"""
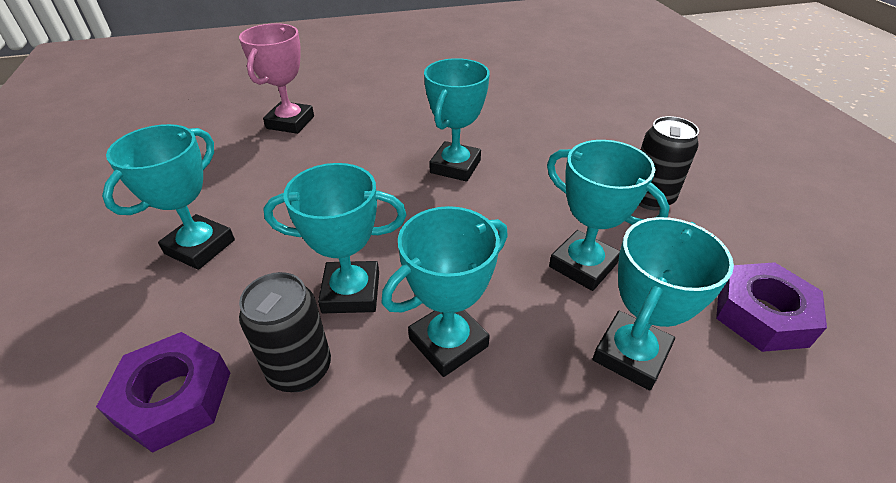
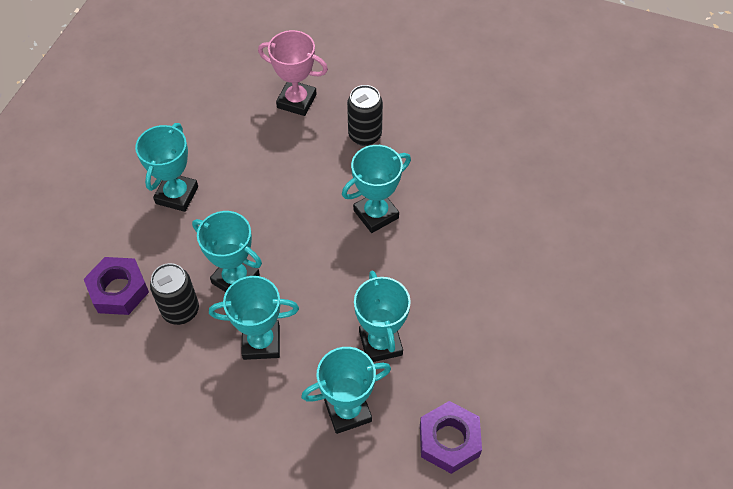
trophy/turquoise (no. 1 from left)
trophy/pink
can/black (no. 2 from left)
"""
The result should be the same data as above, line for line, with the pictures gone.

trophy/turquoise (no. 1 from left)
trophy/pink
can/black (no. 2 from left)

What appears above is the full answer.